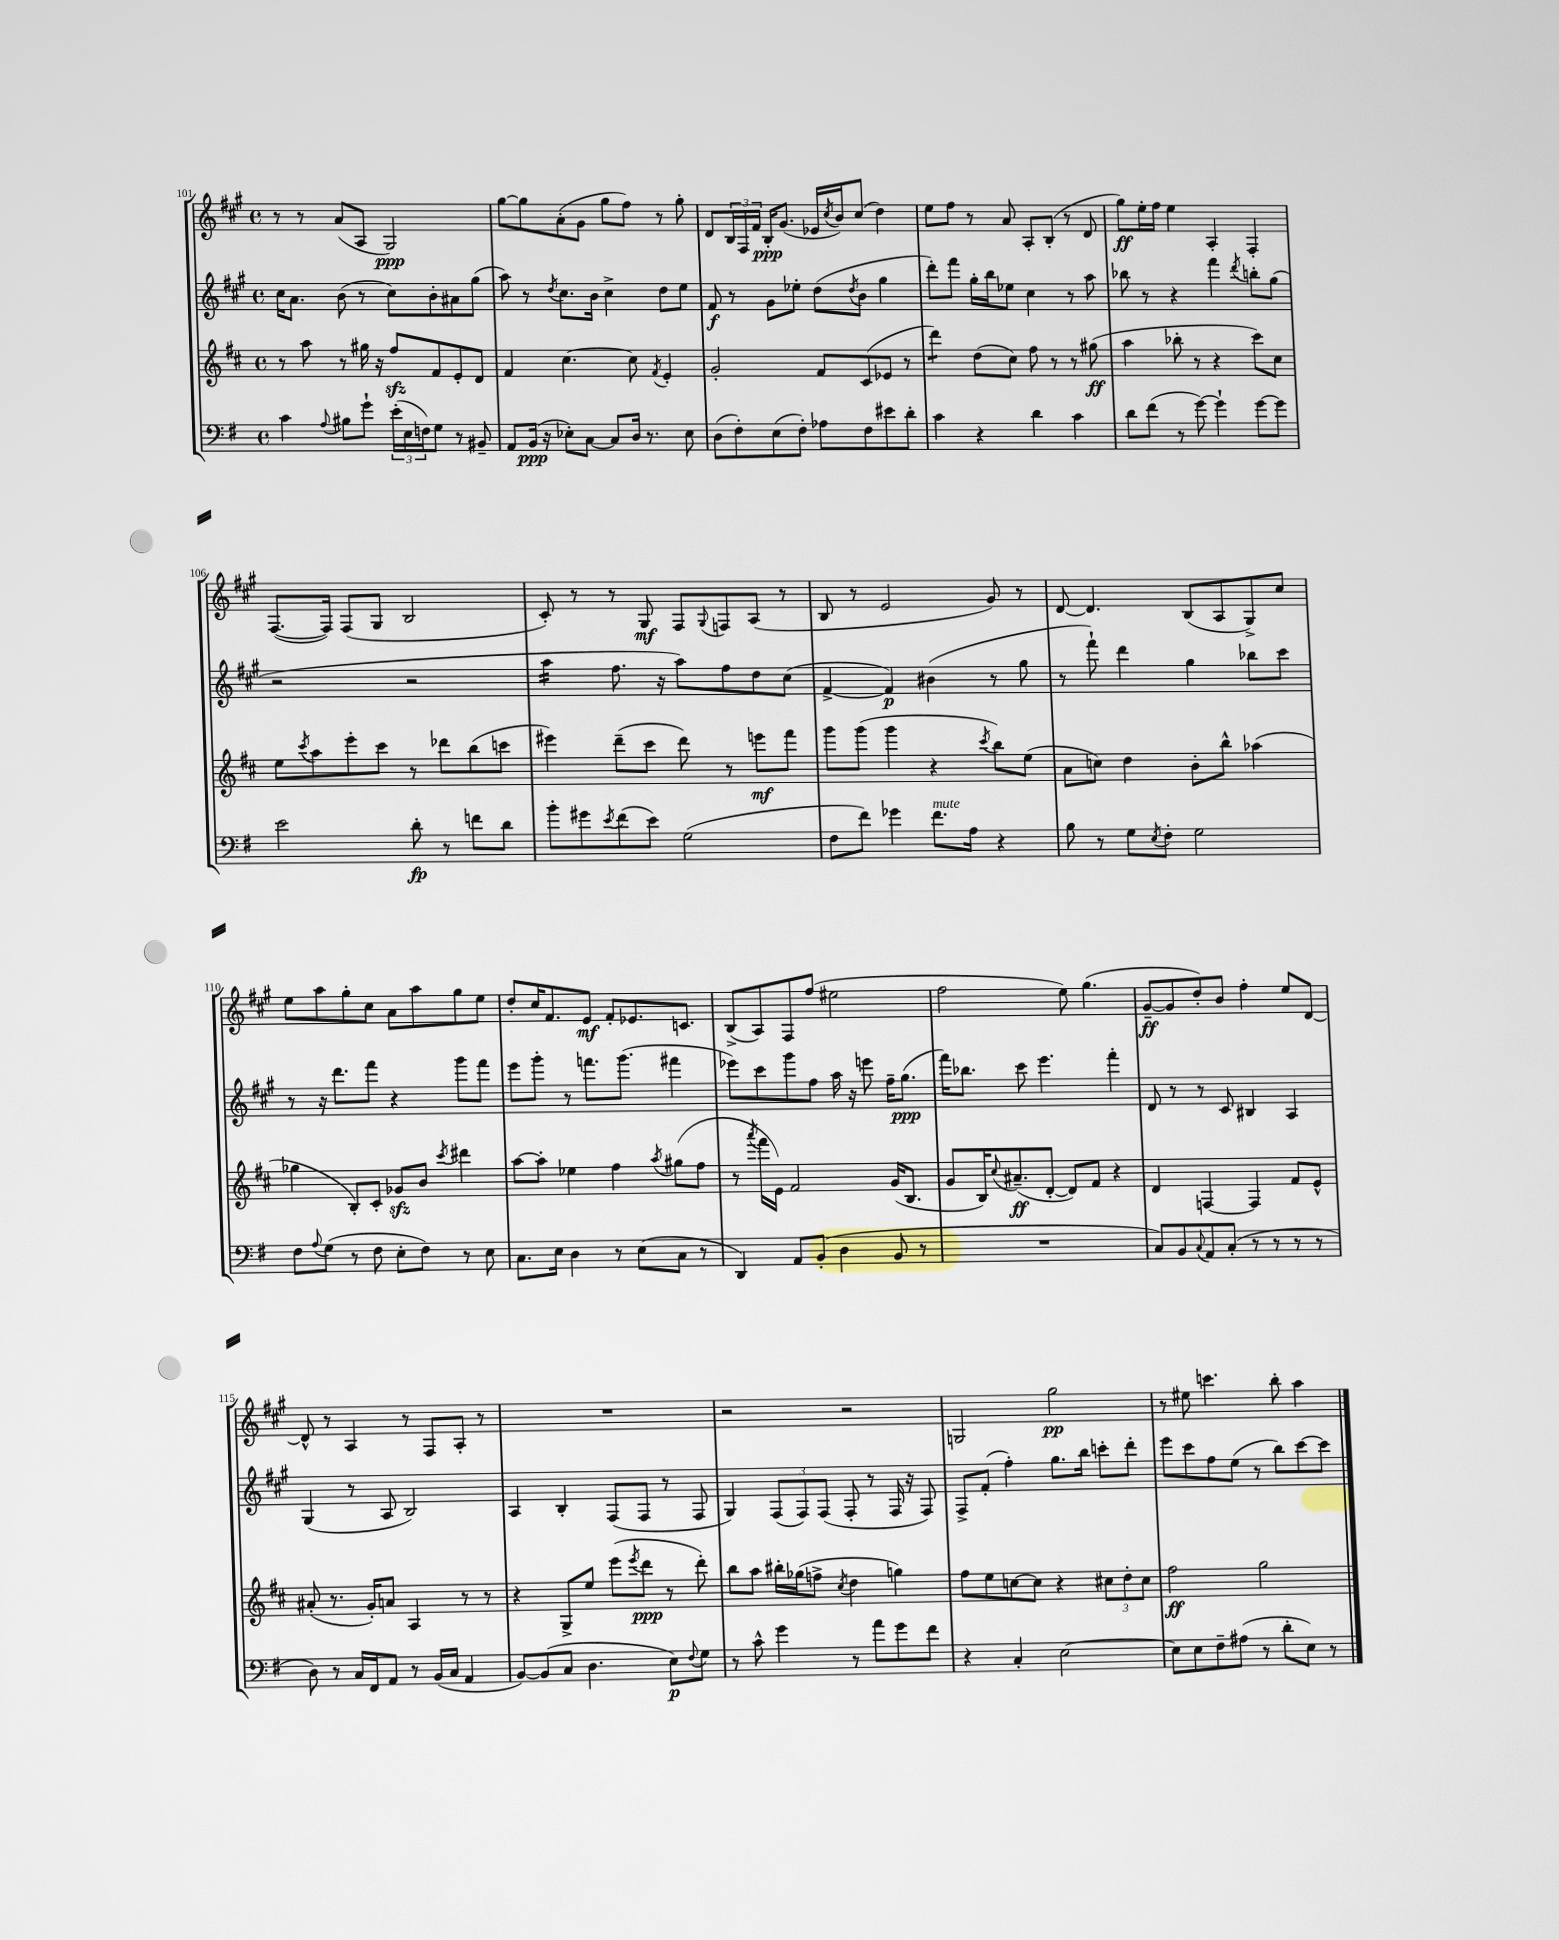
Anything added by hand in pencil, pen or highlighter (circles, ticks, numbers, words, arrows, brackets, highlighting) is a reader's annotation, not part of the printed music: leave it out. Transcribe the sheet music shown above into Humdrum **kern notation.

**kern	**kern	**kern	**kern
*staff4	*staff3	*staff2	*staff1
*clefF4	*clefG2	*clefG2	*clefG2
*k[f#]	*k[f#c#]	*k[f#c#g#]	*k[f#c#g#]
*M4/4	*M4/4	*M4/4	*M4/4
*met(c)	*met(c)	*met(c)	*met(c)
4c\	8r	16cc#\LK	8r
.	.	8.a\J	.
.	8aa\	.	8r
8qqA/	.	.	.
8B#\L	8r	(8b\	(8a/L
8g`\J	16gg#\	8r	8A/J
.	16r	.	.
(24e'\LL	8ff#/L	8cc#\L)	2G#/)
24E\	.	.	.
24F\J)	.	.	.
8G\J	8f#/	8b'\	.
8r	8e'/	8a#\	.
8BB#~/	8d/J	(8gg#\J	.
=	=	=	=
8AA/L	4f#/	8aa\)	[8gg#\L
(16BB/Jk	.	8r	8gg#\]
16r	.	.	.
.	.	8qdd/	.
8E-'\L)	[4.cc#\	8.cc#\L	(8a'\
[8C\J	.	.	8g#\J
.	.	16b\Jk	.
8C/]L	.	4cc#^\	8gg#\L
16D/Jk	8cc#\]	.	8ff#\J)
8.r	.	.	.
.	8qf#/	.	.
.	4e'/	8dd\L	8r
8E-\	.	8ee\J	8gg#'\
=	=	=	=
(8D\L	2g'/	8f#/	8d/L
8F#'\)	.	8r	24B/L
.	.	.	24F#/
.	.	.	24f#/JJ
(8E\	.	8g#\L	16B'/LK
.	.	.	(8.g#/J
8F#'\J)	.	8ee-'\J	.
8A-\L	8f#/L	(8dd\L	16e-/LL
.	.	.	8qcc#/
.	.	.	16b/J)
.	.	8qdd/	.
8F#\	(8c#/	8b\J	(8cc#/J
8e#\	8e-/J	4gg#\	4dd\)
8d'\J	8r	.	.
=	=	=	=
4c\	4ddd\)	8ddd'\L)	8ee\L
.	.	8fff#\J	8ff#\J
4r	(8dd\L	16gg#'\LL	8r
.	.	16bb\J	.
.	8cc#\J)	8ee-\J	8a/
4d\	8ff#\	4cc#\	8A'/L
.	8r	.	(8B'/J
4c\	8r	8r	8r
.	(8gg#\	8aa\	8d/
=	=	=	=
8d\L	4aa\	8bb-\	8gg#\L)
(8f#\J	.	8r	16ee'\L
.	.	.	16ff#\JJ
8r	8bb-'\	4r	4ee\
[8g\)	8r	.	.
4g`\]	4r	4fff#\	4A'/
.	.	8qddd/	.
[8g\L	8ccc#\L)	8bb'\L	4F#'/
8g\]J	8cc#\J	(8gg#\J	.
=	=	=	=
2e\	8ee\L	2r	([8.F#/L
.	8qccc#/	.	.
.	8aa\	.	.
.	.	.	16F#/]Jk)
.	8eee'\	.	(8F#/L
.	8ccc#\J	.	8G#/J
8d'\	8r	2r	2B/
8r	8ddd-\L	.	.
8f\L	(8bb\	.	.
8d\J	8ccc\J	.	.
=	=	=	=
8b'\L	4eee#\)	4aa\	8c#'/)
8g#\	.	.	8r
8qe/	.	.	.
(8f#\	(8ddd~\L	8.ff#\	8r
8e\J)	8ccc#\J	.	8G#/
.	.	16r	.
(2G\	8ddd\)	8aa\L)	8F#/L
.	.	.	8qqG#/
.	8r	8ff#\	8F/
.	8eee\L	8dd\	(8A/J
.	8fff#\J	(8cc#\J	8r
=	=	=	=
8F#\L	8ggg\L	[4f#^/	8B/
8f#\J)	(8ggg\J	.	8r
4g-\	4ggg\	4f#/])	2e/
8.f#\L	4r	(4b#\	.
16A\Jk	.	.	.
.	8qccc#/	.	.
4r	8bb\L)	8r	8g#/)
.	(8ee\J	8gg#\	8r
=	=	=	=
8B\	8a\L	8r	[8d/
8r	8cc\J)	8fff#`\)	4.d/]
8G\L	4dd\	4ddd\	.
8qE/	.	.	.
8F#'\J	.	.	.
2G\	8b'\L	4gg#\	(8B/L
.	8bb^^\J	.	8A/
.	(4aa-\	8bb-\L	8G#^/)
.	.	8ccc#\J	8cc#/J
=	=	=	=
8F#\L	4gg-\	8r	8ee\L
8qqA/	.	.	.
(8G\J	.	16r	8aa\
.	.	8.ddd\L	.
8r	8B'/L)	.	8gg#'\
8F#\	8c#'/J	8fff#\J	8cc#\J
8E'\L	8g-/L	4r	8a\L
8F#\J)	8b/J	.	8aa\
.	8qccc#/	.	.
8r	4ddd#\	8ggg#\L	8gg#\
8E\	.	8fff#\J	8ee\J
=	=	=	=
8.C\L	[8aa\L	8eee\L	8dd'/L
.	8aa'\]J	8ggg#'\J	16cc#/K
16E\Jk	.	.	8.f#/
4D\	4ee-\	8r	.
.	.	8.fff\L	8e/J
8r	4ff#\	.	8f#'/L
.	.	(8.ggg#\J	.
(8E\L	.	.	8.e-/
.	8qaa/	.	.
8C\J	(8gg#\L	4fff#\	.
.	.	.	8.c/J
8r	8ff#\J	.	.
=	=	=	=
4DD/)	8r	8eee-\L)	(8B^/L
.	8qaaa/	.	.
.	16fff#\LL	8ccc#\	8A/)
.	16e\JJ)	.	.
8AA/L	2f#/	8ggg#\	8F#/
(8BB'/J	.	8ff#\J	(8ff#/J
4D\	.	16aa\	2ee#\
.	.	16r	.
.	.	8eee\	.
8BB/	(16g/LK	16ff#~\LK	.
.	8.B/J	(8.gg#\J	.
8r	.	.	.
=	=	=	=
1r	8g/L	16fff#\LK)	2ff#\
.	.	8.bb-\J	.
.	16B/K)	.	.
.	8qqcc#/	.	.
.	(8.a#~/	.	.
.	.	8ccc#\	.
.	[8d'/J	4.eee\	.
.	8d/]L)	.	8ee\)
.	8f#/J	.	(4.gg#\
.	4r	4fff#'\	.
=	=	=	=
8C/L)	4d/	8d/	[8g#~/L
8BB/	.	8r	8g#/]
8qqC/	.	.	.
8AA/	[4F/	8r	8dd'/)
(8C'/J	.	8c#/	8b/J
8r	4F/]	4B#/	4ff#'\
8r	.	.	.
8r	8f#/L	4A/	8ee/L
8r	8e^^/J	.	[8d/J
=	=	=	=
8D\)	(8a#'/	(4G#/	8d^^/]
8r	8.r	.	8r
16C/LL	.	8r	4A/
16FF#/J	16g'/LK)	.	.
8AA/J	8a/J	8A/	.
8r	4A/	2B/)	8r
(16BB/LL	.	.	8F#/L
16C/JJ	.	.	.
4AA/	8r	.	8A'/J
.	8r	.	8r
=	=	=	=
[8BB/L)	4r	4A/	1r
(8BB/]	.	.	.
8C/J	8G^/L	4B'/	.
4.D\	8ee/J	.	.
.	(8eee\L	(8F#/L	.
.	8qeee/	.	.
.	8ddd\J	8F#/J	.
8E\L)	8r	8r	.
8qqF#/	.	.	.
8G\J	8ddd'\)	8F#/	.
=	=	=	=
8r	8bb\L	4G#/)	2r
8c^^\	8aa\J	.	.
4g\	16bb#'\LL	(12F#/L	.
.	(16gg-\J	.	.
.	.	12F#/)	.
.	8ff^\J	.	.
.	.	(12F#/J	.
.	8qcc#/	.	.
8r	4dd\	8F#'/	2r
8a\L	.	8r	.
8g\	4gg\)	16F#/	.
.	.	16r	.
8f#\J	.	8F#/)	.
=	=	=	=
4r	8ff#\L	8F#^/L	2G/
.	8ee\	(8f#'/J	.
4C'/	[8cc\	4ff#'\)	.
.	8cc\]J	.	.
[2E\	4r	8.gg#\L	2gg#\
.	.	16bb\Jk	.
.	12cc#\L	8ccc'\L	.
.	12dd'\	.	.
.	.	8ddd'\J	.
.	12cc#\J	.	.
=	=	=	=
8E\]L	2ff#\	8eee\L	8r
8E\	.	8ccc#\	8ee#\
8F#~\	.	8ff#\	4.ccc\
(8A#\J	.	(8ee\J	.
8r	2gg\	8r	.
8d'\L	.	8bb\L)	8bb'\
8E\J)	.	[8ccc#\	4aa\
8r	.	8ccc#\]J	.
==	==	==	==
*-	*-	*-	*-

● Challenge:
Gather every line in the data above that contains the string "kern".

● Finished exercise:
Anything added by hand in pencil, pen or highlighter (circles, ticks, numbers, words, arrows, brackets, highlighting) is a reader's annotation, not part of the printed music: leave it out. Transcribe the sheet music shown above into Humdrum **kern notation.
**kern	**kern	**kern	**kern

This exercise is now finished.